Restate the full set of records exactly, word for word.

Outline records:

'''

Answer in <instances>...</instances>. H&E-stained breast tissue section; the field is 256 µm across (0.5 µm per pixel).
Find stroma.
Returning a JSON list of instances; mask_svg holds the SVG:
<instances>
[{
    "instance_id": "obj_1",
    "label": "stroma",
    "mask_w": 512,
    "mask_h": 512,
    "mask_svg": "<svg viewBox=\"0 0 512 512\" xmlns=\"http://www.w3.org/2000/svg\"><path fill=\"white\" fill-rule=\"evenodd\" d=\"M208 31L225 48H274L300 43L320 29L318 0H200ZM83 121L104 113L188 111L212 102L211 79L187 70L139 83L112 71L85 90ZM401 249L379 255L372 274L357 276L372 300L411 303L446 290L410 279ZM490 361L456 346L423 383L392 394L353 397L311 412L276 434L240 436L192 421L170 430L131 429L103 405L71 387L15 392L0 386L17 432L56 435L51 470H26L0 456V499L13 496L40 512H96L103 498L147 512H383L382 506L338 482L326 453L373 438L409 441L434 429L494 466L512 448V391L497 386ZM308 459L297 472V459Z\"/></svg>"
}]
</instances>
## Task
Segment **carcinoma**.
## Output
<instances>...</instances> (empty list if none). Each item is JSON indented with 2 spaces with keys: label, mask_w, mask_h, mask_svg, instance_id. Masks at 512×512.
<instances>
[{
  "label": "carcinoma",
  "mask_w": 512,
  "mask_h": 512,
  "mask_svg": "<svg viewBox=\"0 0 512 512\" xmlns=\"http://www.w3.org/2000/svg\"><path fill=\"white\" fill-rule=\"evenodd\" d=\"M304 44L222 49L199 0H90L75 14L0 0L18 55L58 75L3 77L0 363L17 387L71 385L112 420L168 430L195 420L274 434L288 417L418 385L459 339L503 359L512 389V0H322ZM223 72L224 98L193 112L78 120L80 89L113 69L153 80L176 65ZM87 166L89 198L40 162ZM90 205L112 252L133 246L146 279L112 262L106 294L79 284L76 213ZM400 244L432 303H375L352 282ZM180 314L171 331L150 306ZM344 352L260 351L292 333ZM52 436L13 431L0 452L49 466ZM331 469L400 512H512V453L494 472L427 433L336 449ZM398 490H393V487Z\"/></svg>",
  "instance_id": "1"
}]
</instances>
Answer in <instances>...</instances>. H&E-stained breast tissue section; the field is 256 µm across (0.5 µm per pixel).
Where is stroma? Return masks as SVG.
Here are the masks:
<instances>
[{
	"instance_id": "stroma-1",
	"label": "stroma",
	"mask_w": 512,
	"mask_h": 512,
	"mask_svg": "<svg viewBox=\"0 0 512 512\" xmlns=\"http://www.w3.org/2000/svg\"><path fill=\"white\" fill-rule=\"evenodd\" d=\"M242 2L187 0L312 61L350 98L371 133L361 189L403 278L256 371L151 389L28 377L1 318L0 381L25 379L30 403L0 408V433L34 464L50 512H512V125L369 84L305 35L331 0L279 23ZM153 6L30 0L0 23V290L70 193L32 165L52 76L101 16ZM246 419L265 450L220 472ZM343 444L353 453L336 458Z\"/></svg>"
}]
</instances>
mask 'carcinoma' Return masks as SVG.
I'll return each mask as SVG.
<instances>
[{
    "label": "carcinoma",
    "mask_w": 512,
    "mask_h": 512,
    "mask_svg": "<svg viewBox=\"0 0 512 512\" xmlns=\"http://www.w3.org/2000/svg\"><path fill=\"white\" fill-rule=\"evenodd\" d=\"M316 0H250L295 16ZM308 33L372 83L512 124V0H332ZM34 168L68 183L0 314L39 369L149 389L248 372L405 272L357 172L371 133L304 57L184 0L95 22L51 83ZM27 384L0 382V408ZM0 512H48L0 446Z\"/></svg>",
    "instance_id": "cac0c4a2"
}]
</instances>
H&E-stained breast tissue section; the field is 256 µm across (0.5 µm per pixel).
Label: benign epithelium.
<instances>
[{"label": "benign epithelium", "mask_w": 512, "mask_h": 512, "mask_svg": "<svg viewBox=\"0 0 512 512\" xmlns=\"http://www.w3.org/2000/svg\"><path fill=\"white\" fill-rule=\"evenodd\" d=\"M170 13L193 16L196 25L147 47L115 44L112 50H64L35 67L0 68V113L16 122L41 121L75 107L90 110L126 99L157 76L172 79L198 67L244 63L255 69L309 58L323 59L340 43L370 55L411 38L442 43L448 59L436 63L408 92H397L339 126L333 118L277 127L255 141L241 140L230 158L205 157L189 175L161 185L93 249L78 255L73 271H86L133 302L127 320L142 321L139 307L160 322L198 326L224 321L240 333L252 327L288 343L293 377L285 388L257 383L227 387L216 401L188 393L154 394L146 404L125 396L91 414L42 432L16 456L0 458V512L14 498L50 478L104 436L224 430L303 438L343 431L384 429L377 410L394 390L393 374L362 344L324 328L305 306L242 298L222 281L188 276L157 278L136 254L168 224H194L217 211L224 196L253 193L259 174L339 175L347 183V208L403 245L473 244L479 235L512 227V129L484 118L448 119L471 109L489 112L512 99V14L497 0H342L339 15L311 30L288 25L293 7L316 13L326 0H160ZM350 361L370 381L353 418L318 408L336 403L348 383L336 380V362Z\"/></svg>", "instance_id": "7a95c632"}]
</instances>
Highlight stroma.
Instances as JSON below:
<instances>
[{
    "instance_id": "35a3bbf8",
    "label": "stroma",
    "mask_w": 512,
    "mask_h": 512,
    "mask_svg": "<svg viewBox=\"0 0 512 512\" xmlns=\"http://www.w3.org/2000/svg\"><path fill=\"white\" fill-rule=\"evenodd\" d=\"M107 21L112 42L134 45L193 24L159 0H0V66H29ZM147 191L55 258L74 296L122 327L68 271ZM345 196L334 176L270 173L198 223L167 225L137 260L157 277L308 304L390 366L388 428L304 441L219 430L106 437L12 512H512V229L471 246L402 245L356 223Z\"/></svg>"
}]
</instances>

'''

> [Worked answer]
Answer in <instances>...</instances>. H&E-stained breast tissue section; the field is 256 µm across (0.5 µm per pixel).
Find stroma.
Returning a JSON list of instances; mask_svg holds the SVG:
<instances>
[{
    "instance_id": "obj_1",
    "label": "stroma",
    "mask_w": 512,
    "mask_h": 512,
    "mask_svg": "<svg viewBox=\"0 0 512 512\" xmlns=\"http://www.w3.org/2000/svg\"><path fill=\"white\" fill-rule=\"evenodd\" d=\"M208 31L225 48H274L300 43L320 29L318 0H200ZM83 121L104 113L188 111L212 102L211 79L187 70L139 83L112 71L85 90ZM401 249L379 255L372 274L357 276L372 300L411 303L446 290L410 279ZM490 361L456 346L423 383L392 394L353 397L311 412L276 434L240 436L192 421L170 430L131 429L103 405L71 387L15 392L0 386L17 432L56 435L51 470H26L0 456V499L13 496L40 512H96L103 498L147 512H383L382 506L338 482L326 453L373 438L409 441L434 429L494 466L512 448V391L497 386ZM308 459L297 472V459Z\"/></svg>"
}]
</instances>
## Task
Segment **carcinoma**.
## Output
<instances>...</instances> (empty list if none). Each item is JSON indented with 2 spaces with keys: label, mask_w, mask_h, mask_svg, instance_id. Masks at 512×512.
<instances>
[{
  "label": "carcinoma",
  "mask_w": 512,
  "mask_h": 512,
  "mask_svg": "<svg viewBox=\"0 0 512 512\" xmlns=\"http://www.w3.org/2000/svg\"><path fill=\"white\" fill-rule=\"evenodd\" d=\"M304 44L222 49L199 0H90L75 14L0 0L18 55L58 75L3 77L0 363L17 387L71 385L112 420L168 430L195 420L274 434L288 417L418 385L459 339L503 359L512 389V0H322ZM223 72L224 98L193 112L78 120L80 89L113 69L153 80L176 65ZM87 166L89 198L40 162ZM90 205L112 252L133 246L146 279L112 262L106 294L79 284L76 213ZM400 244L432 303H375L352 282ZM180 314L171 331L150 306ZM344 352L260 351L292 333ZM52 436L13 431L0 452L49 466ZM331 469L400 512H512V453L494 472L427 433L336 449ZM398 490H393V487Z\"/></svg>",
  "instance_id": "1"
}]
</instances>
Answer in <instances>...</instances>. H&E-stained breast tissue section; the field is 256 µm across (0.5 µm per pixel).
Where is stroma? Return masks as SVG.
Here are the masks:
<instances>
[{
	"instance_id": "stroma-1",
	"label": "stroma",
	"mask_w": 512,
	"mask_h": 512,
	"mask_svg": "<svg viewBox=\"0 0 512 512\" xmlns=\"http://www.w3.org/2000/svg\"><path fill=\"white\" fill-rule=\"evenodd\" d=\"M242 2L187 0L312 61L350 98L371 133L361 189L403 278L256 371L151 389L28 377L1 318L0 381L25 379L30 403L0 408V433L34 464L50 512H512V125L369 84L305 35L331 0L279 23ZM153 6L30 0L0 23V290L70 193L32 165L52 76L101 16ZM246 419L265 450L220 472ZM343 444L353 453L336 458Z\"/></svg>"
}]
</instances>
mask 'carcinoma' Return masks as SVG.
I'll return each mask as SVG.
<instances>
[{
    "label": "carcinoma",
    "mask_w": 512,
    "mask_h": 512,
    "mask_svg": "<svg viewBox=\"0 0 512 512\" xmlns=\"http://www.w3.org/2000/svg\"><path fill=\"white\" fill-rule=\"evenodd\" d=\"M316 0H250L295 16ZM308 33L372 83L512 124V0H332ZM34 168L68 183L0 314L39 369L149 389L248 372L405 272L357 172L371 133L304 57L184 0L95 22L51 83ZM27 384L0 382V408ZM0 512H48L0 446Z\"/></svg>",
    "instance_id": "cac0c4a2"
}]
</instances>
H&E-stained breast tissue section; the field is 256 µm across (0.5 µm per pixel).
Label: benign epithelium.
<instances>
[{"label": "benign epithelium", "mask_w": 512, "mask_h": 512, "mask_svg": "<svg viewBox=\"0 0 512 512\" xmlns=\"http://www.w3.org/2000/svg\"><path fill=\"white\" fill-rule=\"evenodd\" d=\"M170 13L193 16L196 25L147 47L115 44L112 50H64L35 67L0 68V113L16 122L41 121L75 107L90 110L126 99L157 76L172 79L198 67L244 63L255 69L309 58L323 59L340 43L370 55L411 38L442 43L448 59L436 63L408 92H397L339 126L333 118L277 127L255 141L241 140L230 158L205 157L189 175L161 185L93 249L78 255L73 271H86L133 302L127 320L142 321L139 307L160 322L198 326L224 321L240 333L252 327L288 343L293 377L285 388L257 383L227 387L216 401L188 393L154 394L146 404L125 396L91 414L42 432L16 456L0 458V512L14 498L50 478L104 436L224 430L303 438L343 431L384 429L377 410L394 390L393 374L362 344L324 328L305 306L242 298L222 281L188 276L157 278L136 254L168 224H194L217 211L224 196L253 193L259 174L339 175L347 183V208L403 245L473 244L479 235L512 227V129L484 118L448 119L471 109L489 112L512 99V14L497 0H342L339 15L311 30L288 25L293 7L316 13L326 0H160ZM350 361L370 381L353 418L318 408L336 403L348 383L336 380V362Z\"/></svg>", "instance_id": "7a95c632"}]
</instances>
Highlight stroma.
Instances as JSON below:
<instances>
[{
    "instance_id": "35a3bbf8",
    "label": "stroma",
    "mask_w": 512,
    "mask_h": 512,
    "mask_svg": "<svg viewBox=\"0 0 512 512\" xmlns=\"http://www.w3.org/2000/svg\"><path fill=\"white\" fill-rule=\"evenodd\" d=\"M107 21L112 42L134 45L193 24L159 0H0V66H29ZM147 191L55 258L74 296L122 327L68 271ZM345 196L334 176L270 173L198 223L167 225L137 260L157 277L308 304L390 366L388 428L304 441L219 430L106 437L12 512H512V229L471 246L402 245L356 223Z\"/></svg>"
}]
</instances>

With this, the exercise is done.